▸ **Task requirements**
In how many lines of the material below does the string "DGND" appear? Answer with a single number.

(Supplied records)

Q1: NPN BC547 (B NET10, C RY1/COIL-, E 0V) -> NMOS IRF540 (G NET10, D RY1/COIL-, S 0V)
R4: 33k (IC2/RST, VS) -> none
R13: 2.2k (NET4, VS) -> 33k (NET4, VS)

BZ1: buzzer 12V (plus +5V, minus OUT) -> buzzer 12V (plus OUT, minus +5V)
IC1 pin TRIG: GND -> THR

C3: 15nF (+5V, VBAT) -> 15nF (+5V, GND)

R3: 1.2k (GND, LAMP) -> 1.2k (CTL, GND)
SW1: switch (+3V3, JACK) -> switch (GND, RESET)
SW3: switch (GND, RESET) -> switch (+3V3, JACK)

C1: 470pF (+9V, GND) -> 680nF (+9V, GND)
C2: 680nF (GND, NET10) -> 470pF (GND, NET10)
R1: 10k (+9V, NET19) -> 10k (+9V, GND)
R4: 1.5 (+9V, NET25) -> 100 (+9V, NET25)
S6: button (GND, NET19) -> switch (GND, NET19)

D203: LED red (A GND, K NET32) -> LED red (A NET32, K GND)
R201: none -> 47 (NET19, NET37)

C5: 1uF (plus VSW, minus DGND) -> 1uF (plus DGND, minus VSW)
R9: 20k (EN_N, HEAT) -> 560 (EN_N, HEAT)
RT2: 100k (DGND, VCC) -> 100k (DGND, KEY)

(End Supplied records)

▸ **Response to this task**
2